Segment Open

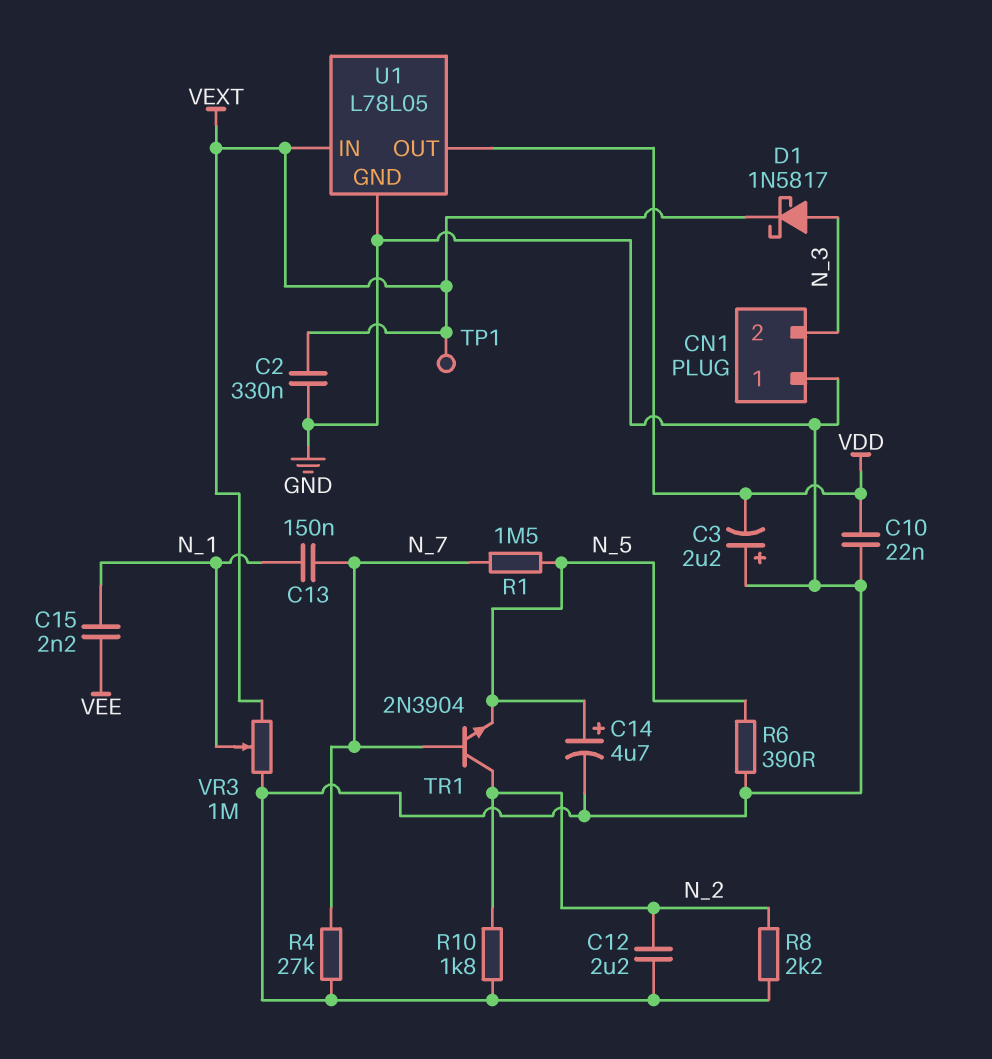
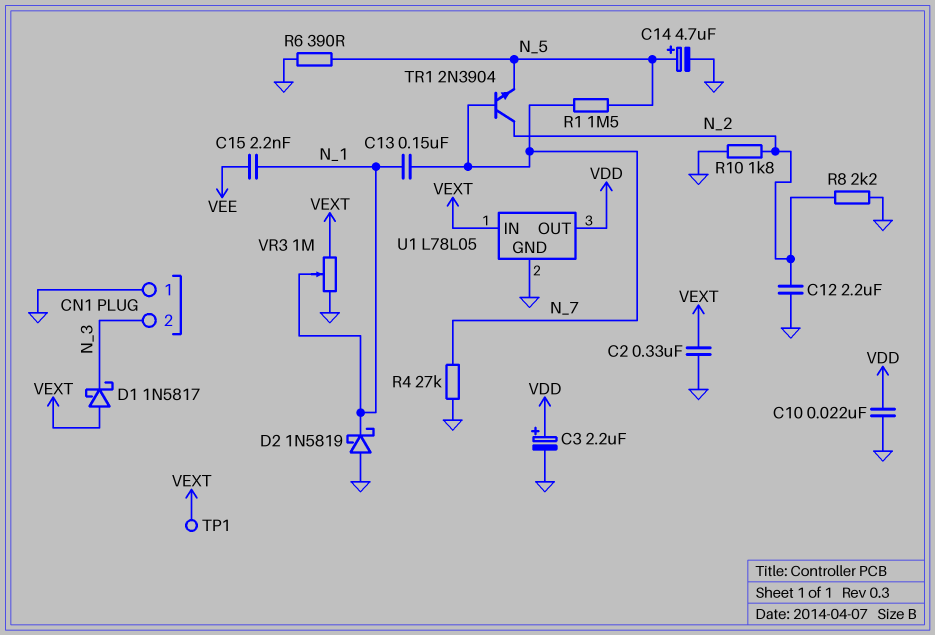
C3: 2.2uF (plus GND, minus VDD) -> 2.2uF (plus VDD, minus GND)
D1: schottky 1N5817 (A N_3, K VEXT) -> schottky 1N5817 (A VEXT, K N_3)
D2: none -> schottky 1N5819 (A GND, K N_1)

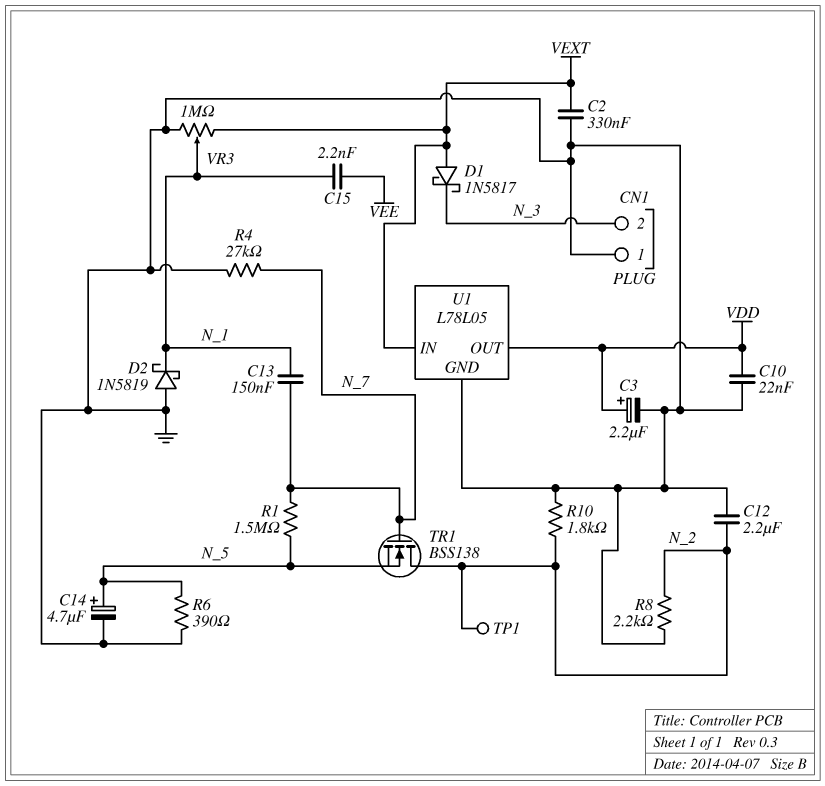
TP1: test point (VEXT) -> test point (N_2)
TR1: NPN 2N3904 (B N_7, C N_2, E N_5) -> NMOS BSS138 (G N_7, D N_2, S N_5)

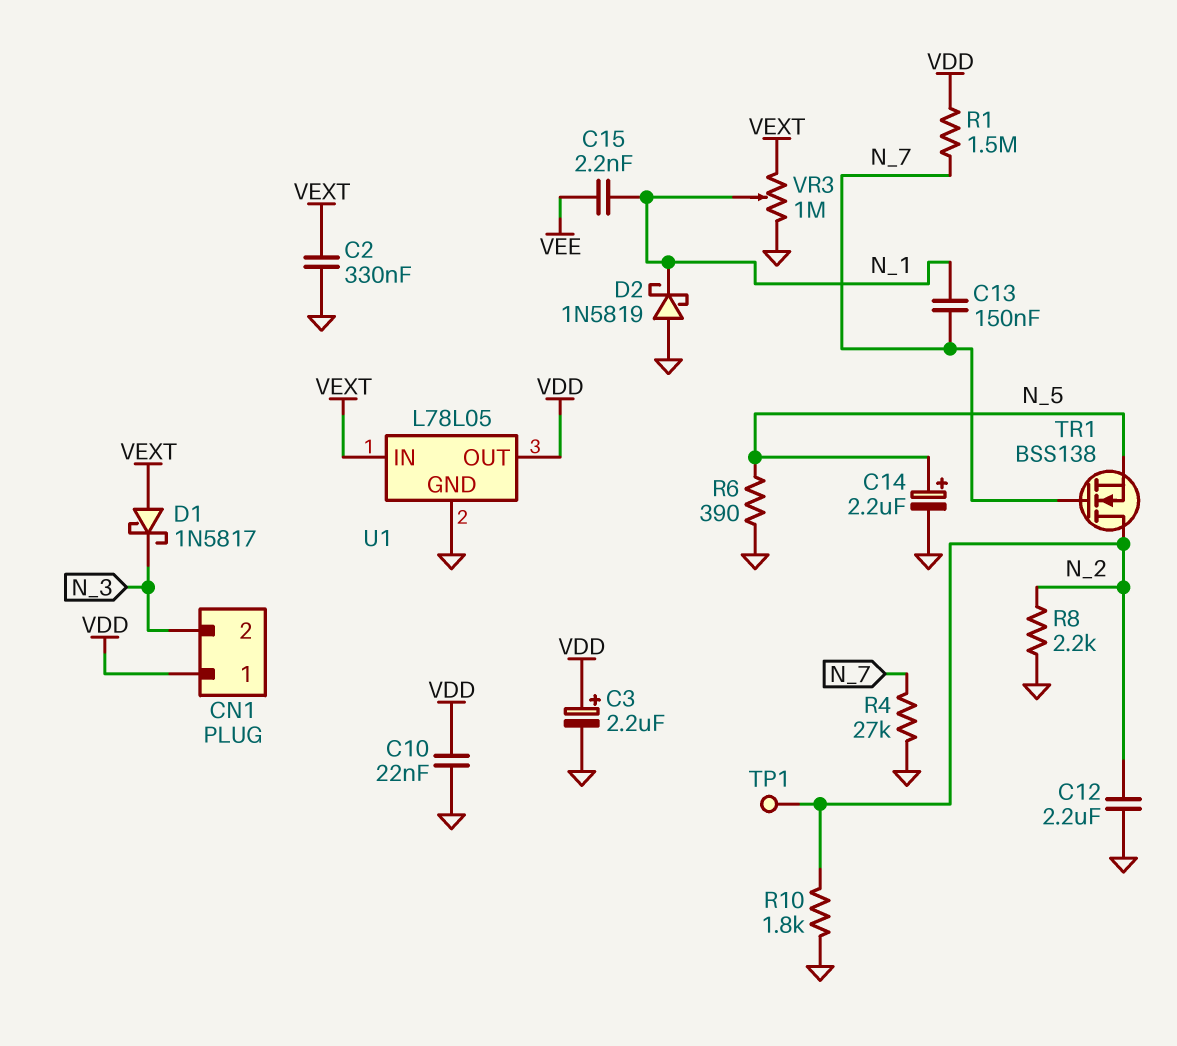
C14: 4.7uF (plus N_5, minus GND) -> 2.2uF (plus N_5, minus GND)
CN1 pin 1: GND -> VDD
R1: 1.5M (N_5, N_7) -> 1.5M (N_7, VDD)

Segment Closed

▶ **What the exercise asks**
Some lines above contain the word "VEXT". Copy each of them.

▶ **Exercise solution**
D1: schottky 1N5817 (A N_3, K VEXT) -> schottky 1N5817 (A VEXT, K N_3)
TP1: test point (VEXT) -> test point (N_2)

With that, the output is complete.